_TASK TO CARRY OUT_
From the top of the records below down to the line containing "[495, 218, 594, 309]", reproduce every line exactly.

Segment Start: EXTRACTED RECORDS

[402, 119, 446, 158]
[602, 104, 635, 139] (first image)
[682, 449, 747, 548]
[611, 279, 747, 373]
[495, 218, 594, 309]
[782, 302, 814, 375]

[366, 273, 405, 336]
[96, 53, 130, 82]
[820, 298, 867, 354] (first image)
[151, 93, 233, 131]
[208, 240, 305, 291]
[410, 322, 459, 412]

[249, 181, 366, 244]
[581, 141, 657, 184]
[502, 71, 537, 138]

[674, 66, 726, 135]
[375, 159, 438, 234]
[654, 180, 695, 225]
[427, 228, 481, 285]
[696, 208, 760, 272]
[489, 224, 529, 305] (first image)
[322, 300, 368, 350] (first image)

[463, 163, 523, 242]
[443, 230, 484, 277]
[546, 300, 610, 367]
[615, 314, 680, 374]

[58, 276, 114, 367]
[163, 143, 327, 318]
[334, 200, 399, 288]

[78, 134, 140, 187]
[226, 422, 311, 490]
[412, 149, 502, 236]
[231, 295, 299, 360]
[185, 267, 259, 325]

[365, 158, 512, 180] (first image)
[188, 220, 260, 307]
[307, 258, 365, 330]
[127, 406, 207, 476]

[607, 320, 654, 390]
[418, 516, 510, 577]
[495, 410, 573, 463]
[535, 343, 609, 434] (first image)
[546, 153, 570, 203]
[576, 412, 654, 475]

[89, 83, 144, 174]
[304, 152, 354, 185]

Segment End: EXTRACTED RECORDS

_SOLUTION FOR THIS TASK_
[402, 119, 446, 158]
[602, 104, 635, 139] (first image)
[682, 449, 747, 548]
[611, 279, 747, 373]
[495, 218, 594, 309]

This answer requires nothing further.